• **Work to be completed**: Using the data below, count the lines that carry the string "none" and write only the count.

━━━━━ Study material

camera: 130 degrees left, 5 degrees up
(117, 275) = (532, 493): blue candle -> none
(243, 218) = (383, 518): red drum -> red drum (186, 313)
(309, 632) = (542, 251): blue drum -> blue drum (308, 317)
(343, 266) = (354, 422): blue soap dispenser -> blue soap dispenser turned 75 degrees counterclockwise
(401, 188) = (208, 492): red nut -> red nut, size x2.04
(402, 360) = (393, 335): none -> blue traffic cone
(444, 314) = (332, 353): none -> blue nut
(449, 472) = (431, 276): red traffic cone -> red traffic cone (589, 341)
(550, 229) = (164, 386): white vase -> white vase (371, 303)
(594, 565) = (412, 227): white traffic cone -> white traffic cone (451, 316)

━━━━━━━━━━

• **Response area**: 3